Records from a dataset:
◆ ◆ ◆ ◆
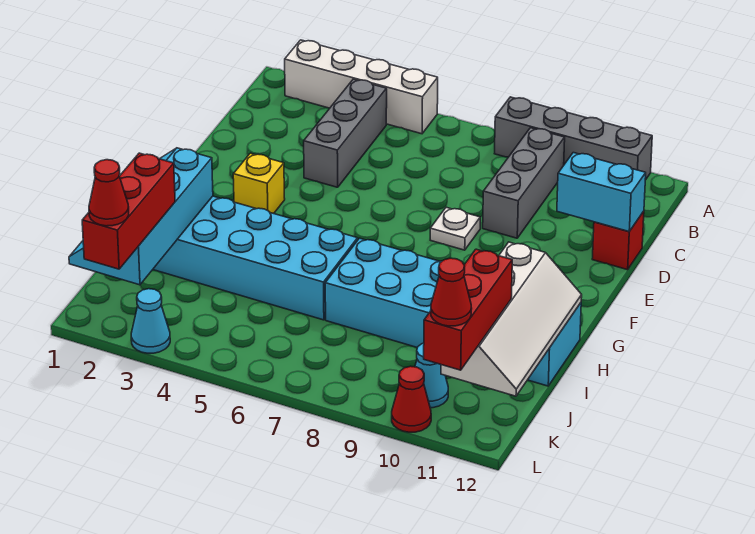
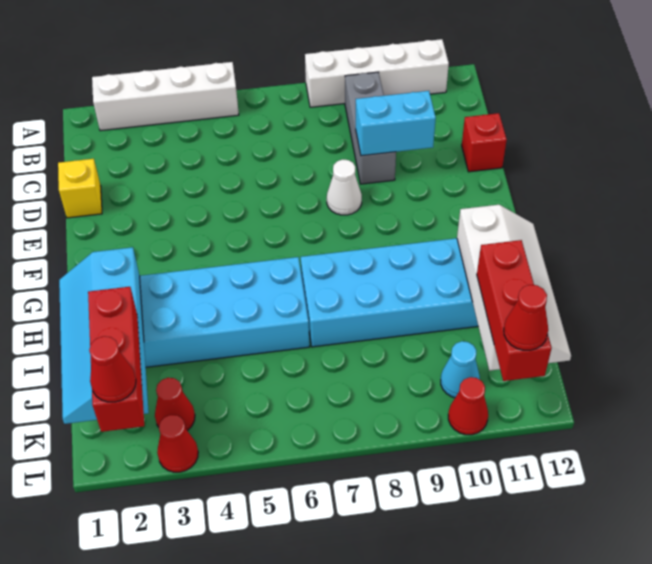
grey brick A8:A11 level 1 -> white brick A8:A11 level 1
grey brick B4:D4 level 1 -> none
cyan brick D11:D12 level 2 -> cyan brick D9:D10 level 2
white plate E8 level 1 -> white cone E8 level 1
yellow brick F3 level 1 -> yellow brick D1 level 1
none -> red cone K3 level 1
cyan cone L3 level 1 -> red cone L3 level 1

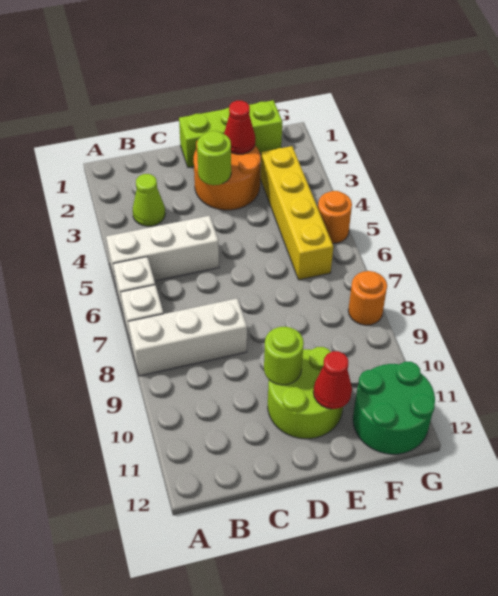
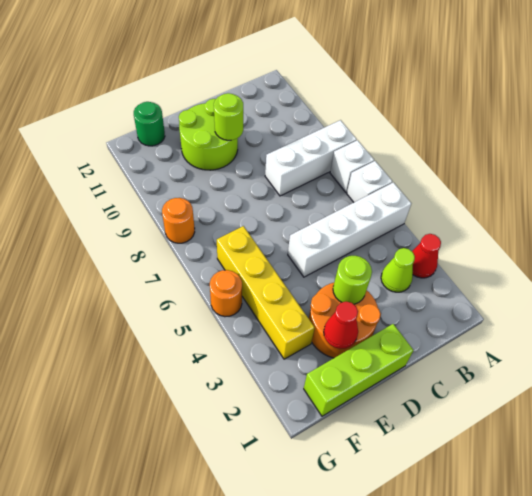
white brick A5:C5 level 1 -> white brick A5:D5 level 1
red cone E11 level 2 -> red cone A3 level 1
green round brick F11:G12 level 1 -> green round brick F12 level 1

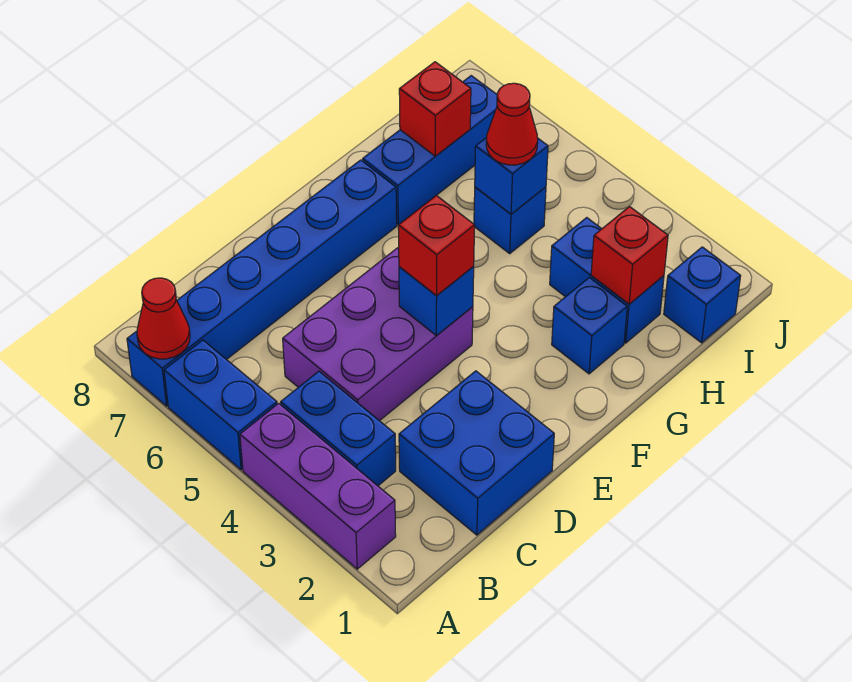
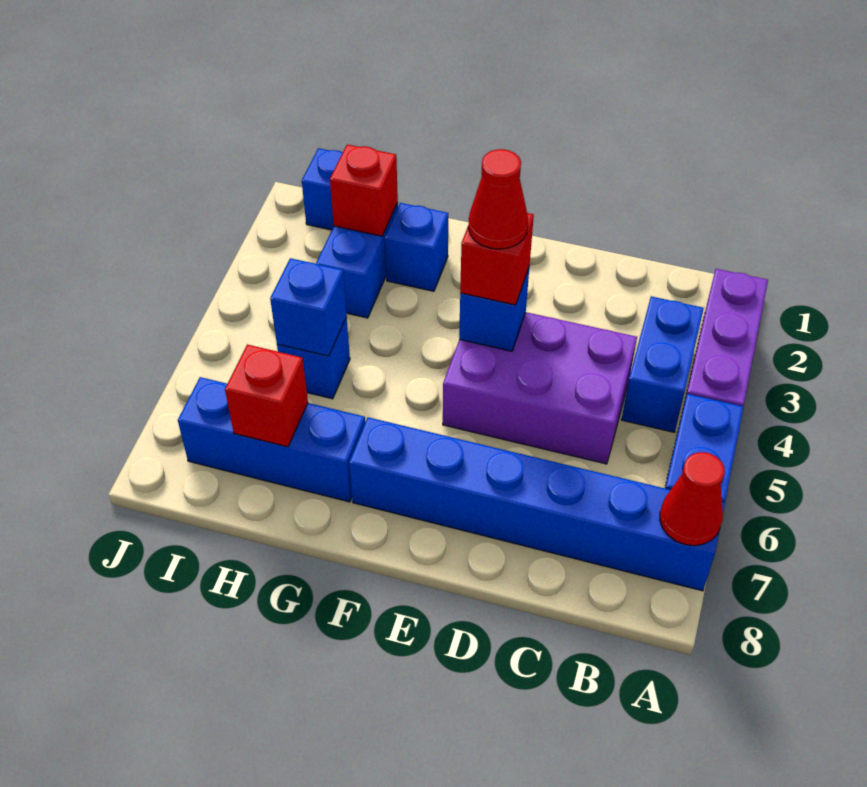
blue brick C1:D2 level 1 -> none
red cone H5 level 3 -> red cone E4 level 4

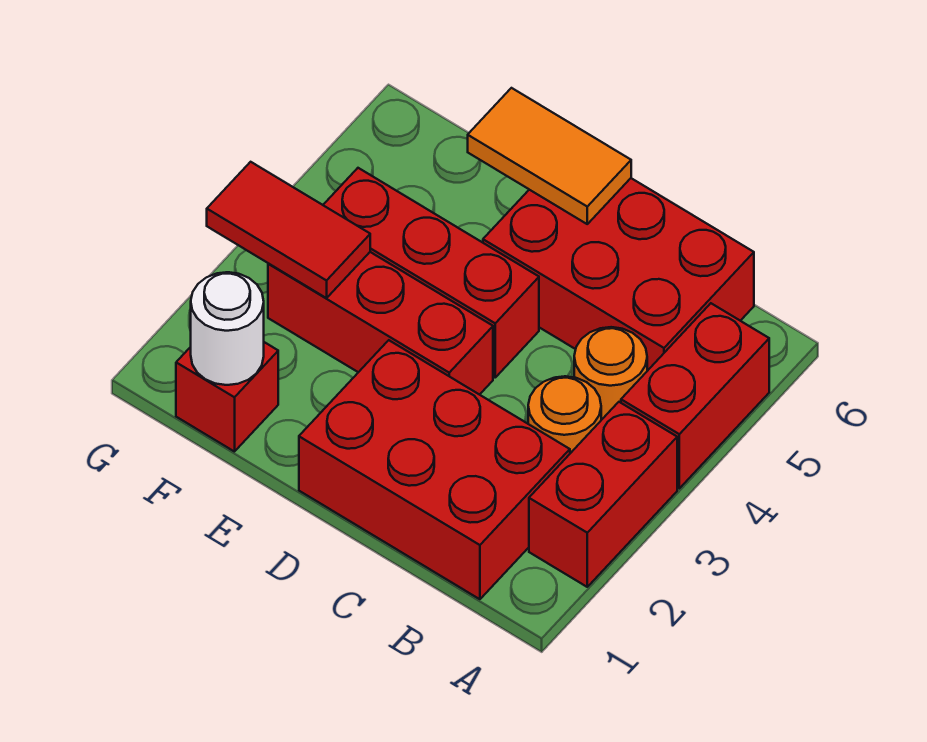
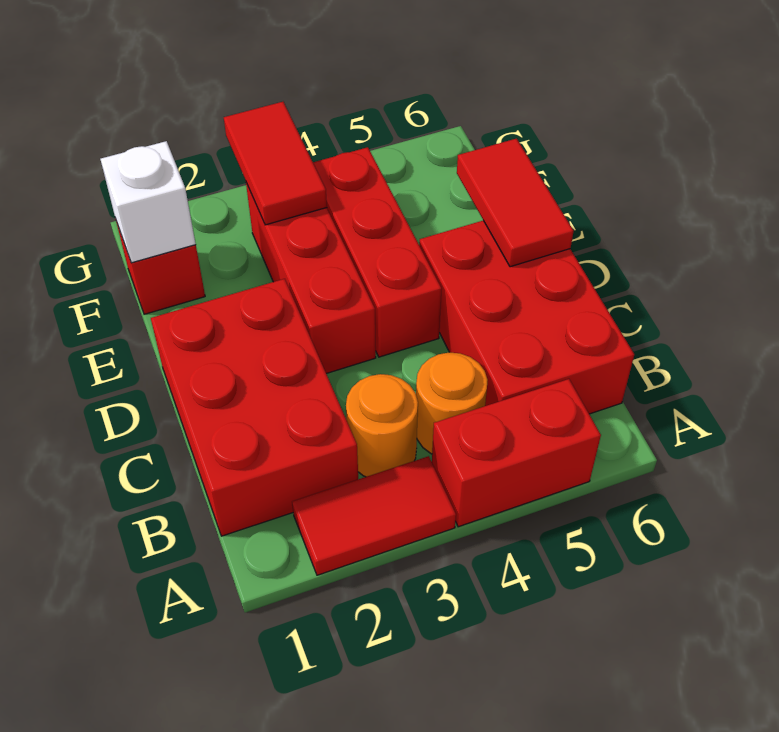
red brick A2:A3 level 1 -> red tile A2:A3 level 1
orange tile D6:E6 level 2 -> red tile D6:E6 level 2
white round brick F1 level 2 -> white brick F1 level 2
◆ ◆ ◆ ◆
### [What is needed]
Every entry above has to be repeated exactly, apart from its pictures.

### [Answer below]
grey brick A8:A11 level 1 -> white brick A8:A11 level 1
grey brick B4:D4 level 1 -> none
cyan brick D11:D12 level 2 -> cyan brick D9:D10 level 2
white plate E8 level 1 -> white cone E8 level 1
yellow brick F3 level 1 -> yellow brick D1 level 1
none -> red cone K3 level 1
cyan cone L3 level 1 -> red cone L3 level 1

white brick A5:C5 level 1 -> white brick A5:D5 level 1
red cone E11 level 2 -> red cone A3 level 1
green round brick F11:G12 level 1 -> green round brick F12 level 1

blue brick C1:D2 level 1 -> none
red cone H5 level 3 -> red cone E4 level 4

red brick A2:A3 level 1 -> red tile A2:A3 level 1
orange tile D6:E6 level 2 -> red tile D6:E6 level 2
white round brick F1 level 2 -> white brick F1 level 2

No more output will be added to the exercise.